*AIM OF THE EXERCISE*: Across all the entries, how many lines hold "left"? Answer with that number and nothing else.

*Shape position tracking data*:
----------------
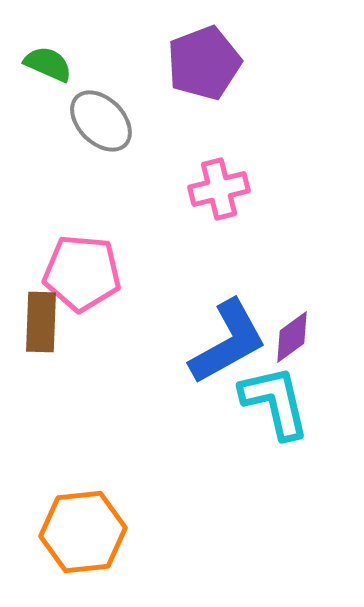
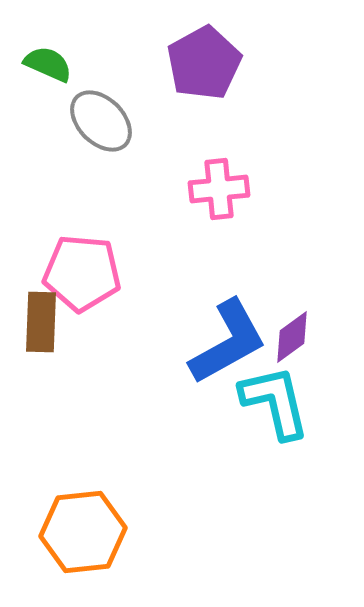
purple pentagon: rotated 8 degrees counterclockwise
pink cross: rotated 8 degrees clockwise
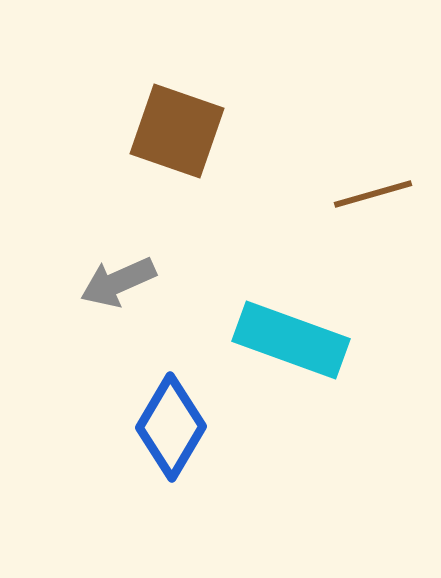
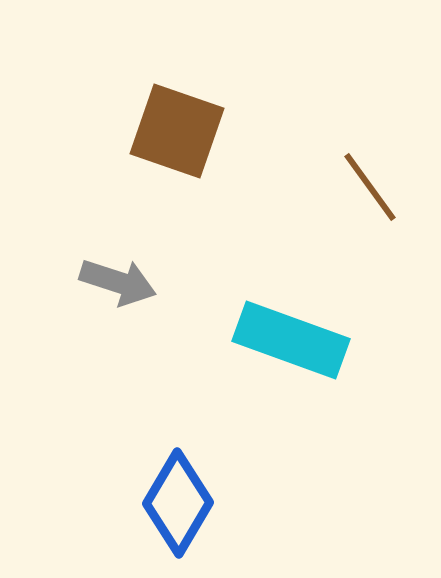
brown line: moved 3 px left, 7 px up; rotated 70 degrees clockwise
gray arrow: rotated 138 degrees counterclockwise
blue diamond: moved 7 px right, 76 px down
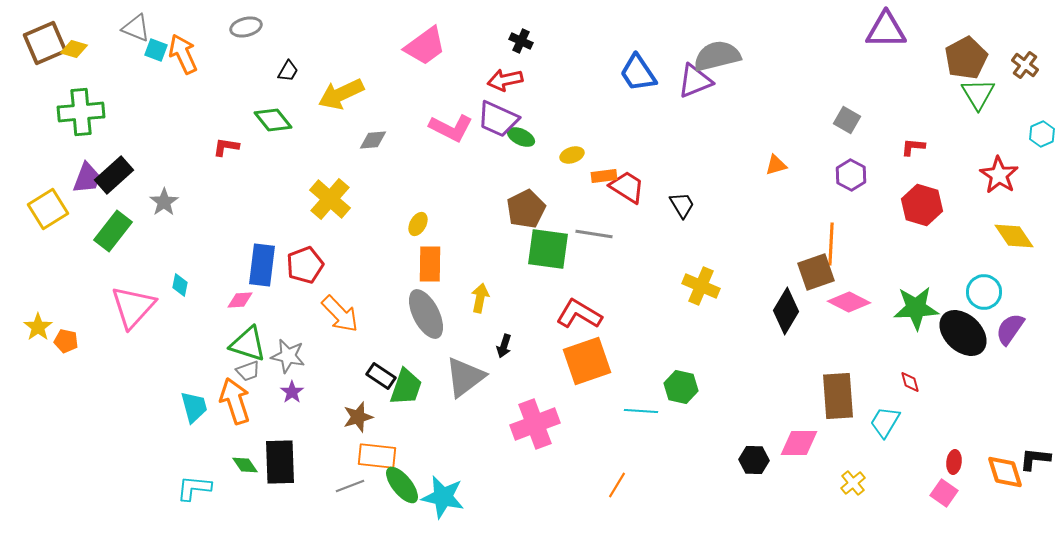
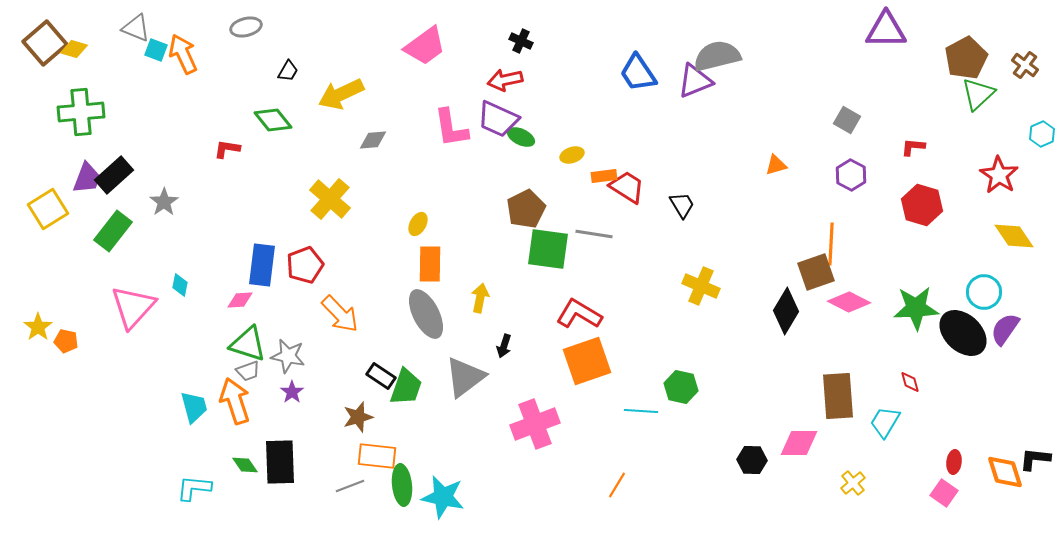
brown square at (45, 43): rotated 18 degrees counterclockwise
green triangle at (978, 94): rotated 18 degrees clockwise
pink L-shape at (451, 128): rotated 54 degrees clockwise
red L-shape at (226, 147): moved 1 px right, 2 px down
purple semicircle at (1010, 329): moved 5 px left
black hexagon at (754, 460): moved 2 px left
green ellipse at (402, 485): rotated 33 degrees clockwise
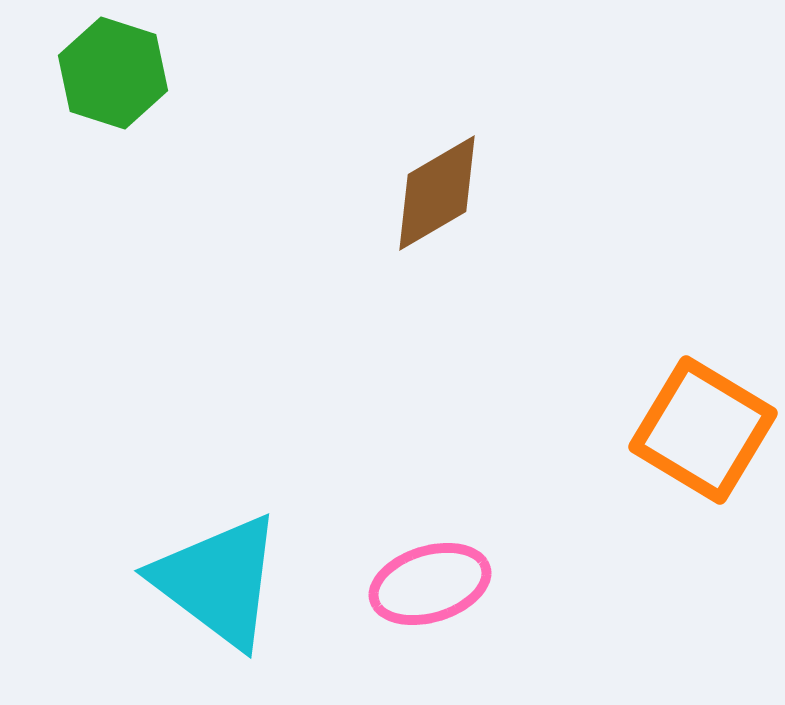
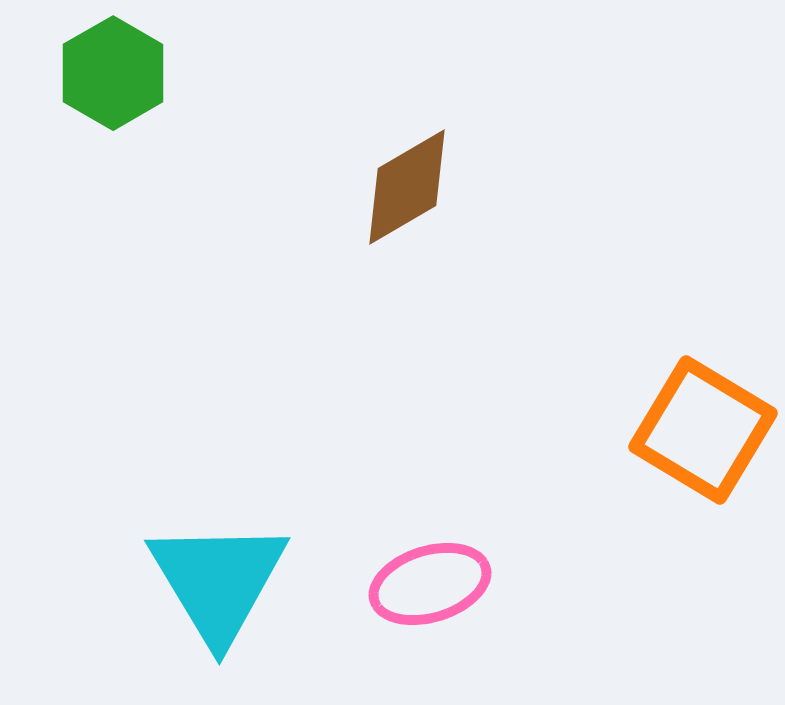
green hexagon: rotated 12 degrees clockwise
brown diamond: moved 30 px left, 6 px up
cyan triangle: rotated 22 degrees clockwise
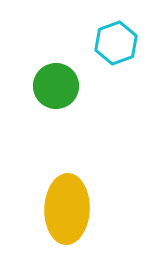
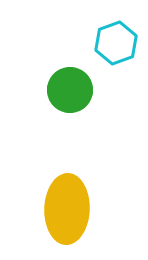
green circle: moved 14 px right, 4 px down
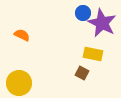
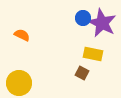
blue circle: moved 5 px down
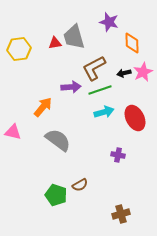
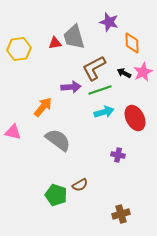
black arrow: rotated 40 degrees clockwise
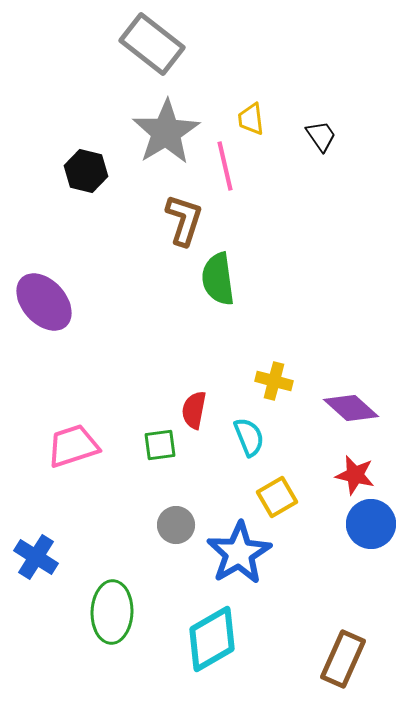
----------------
*ANSWER BELOW*: 4